[Opening Data supplied section]
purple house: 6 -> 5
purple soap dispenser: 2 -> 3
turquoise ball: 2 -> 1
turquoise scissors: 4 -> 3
[Closing Data supplied section]
[Opening Data supplied section]
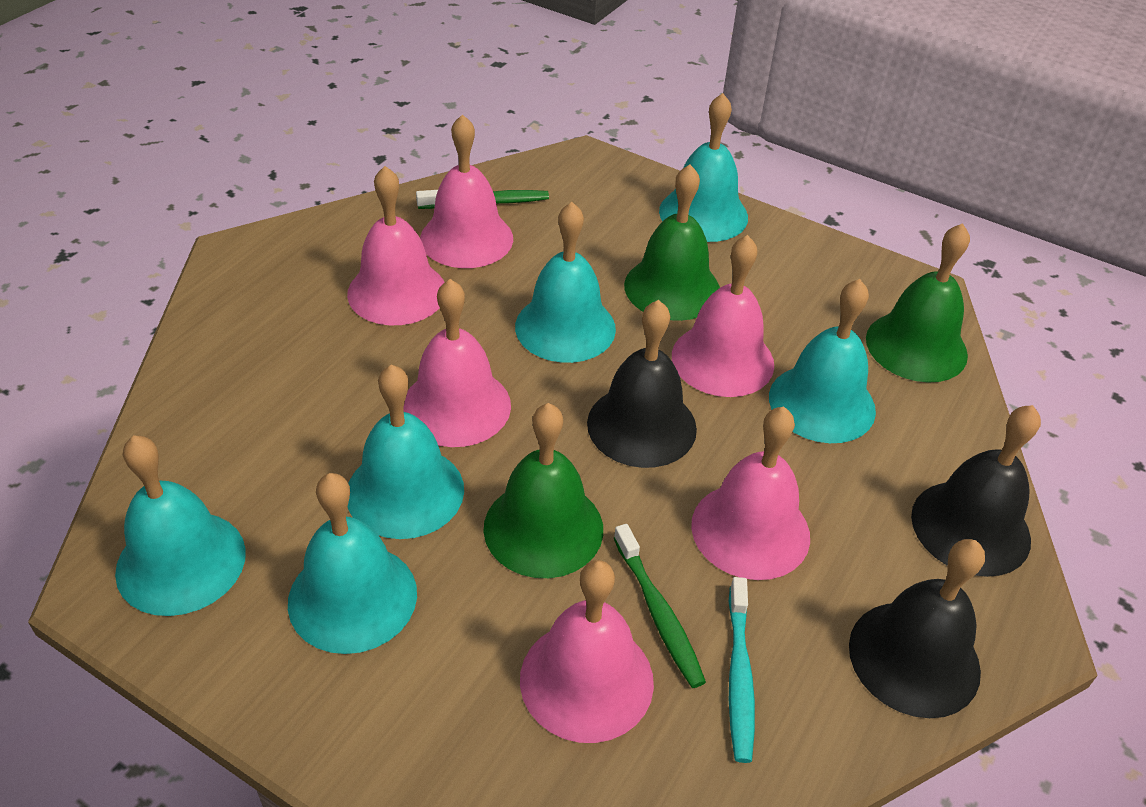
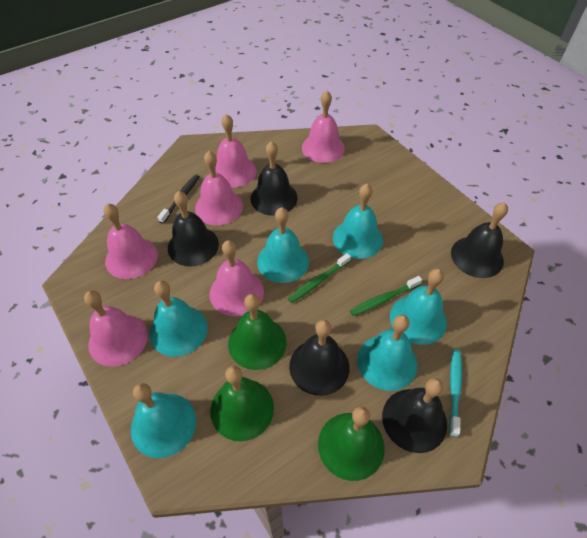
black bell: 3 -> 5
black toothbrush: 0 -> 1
[Closing Data supplied section]
Work task:
Retype, in the same exact form, the lines of the material above from the line holding "purple soap dispenser: 2 -> 3" through the line holding "turquoise scissors: 4 -> 3".

Exercise response:
purple soap dispenser: 2 -> 3
turquoise ball: 2 -> 1
turquoise scissors: 4 -> 3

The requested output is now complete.